Copy the listing from the line that contains "white circle at" through the line that contains "cyan star at", swapping "rotated" for "turned" and leaving everything else unchanged.

→ **EXTRACTED MATERIAL**
** Begin **

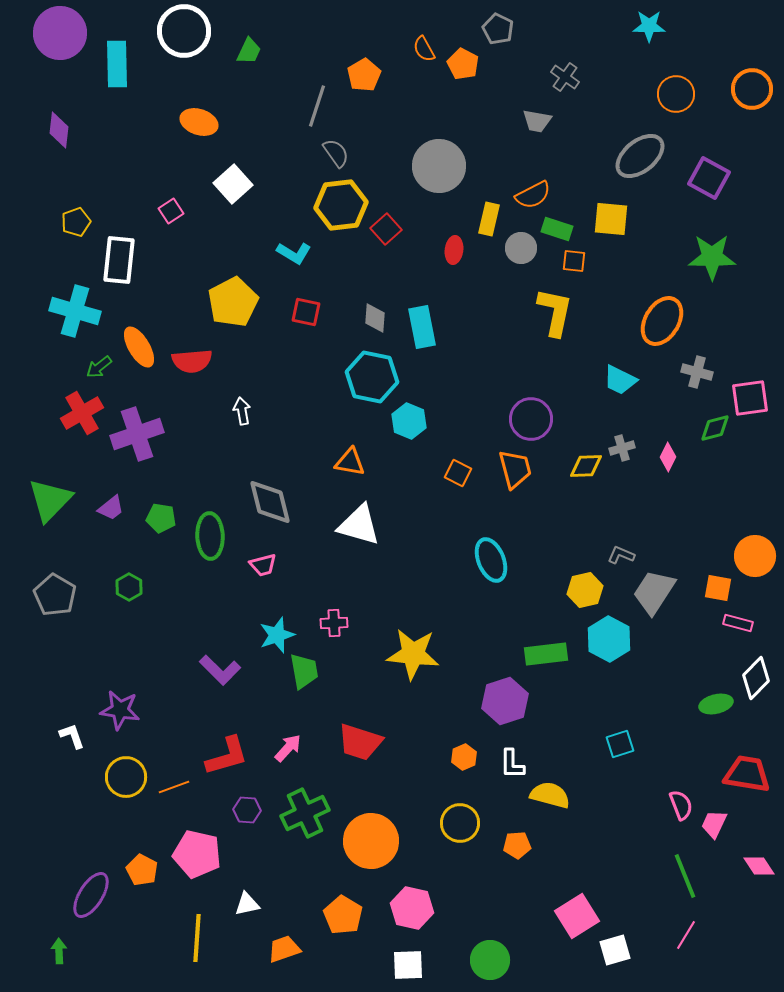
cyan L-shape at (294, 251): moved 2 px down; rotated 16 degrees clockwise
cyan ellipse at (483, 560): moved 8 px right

** End **
** Begin **

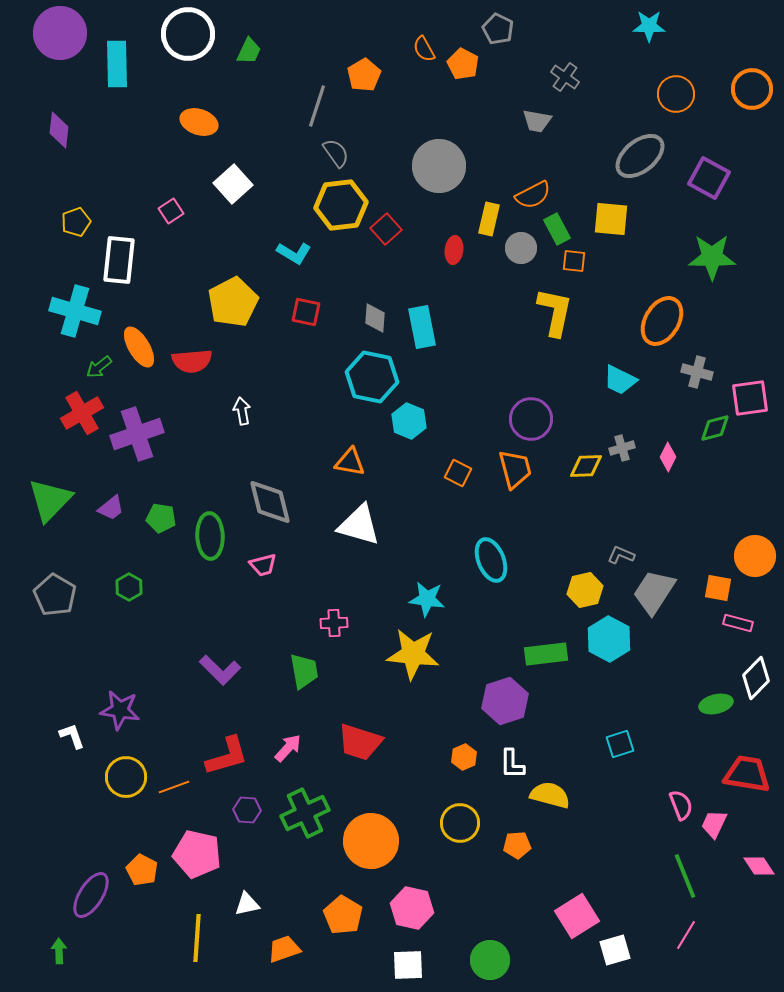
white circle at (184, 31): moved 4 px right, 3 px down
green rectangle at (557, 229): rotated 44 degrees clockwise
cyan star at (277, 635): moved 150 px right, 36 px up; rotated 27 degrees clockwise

** End **

→ **ANSWER**
white circle at (184, 31): moved 4 px right, 3 px down
green rectangle at (557, 229): turned 44 degrees clockwise
cyan star at (277, 635): moved 150 px right, 36 px up; turned 27 degrees clockwise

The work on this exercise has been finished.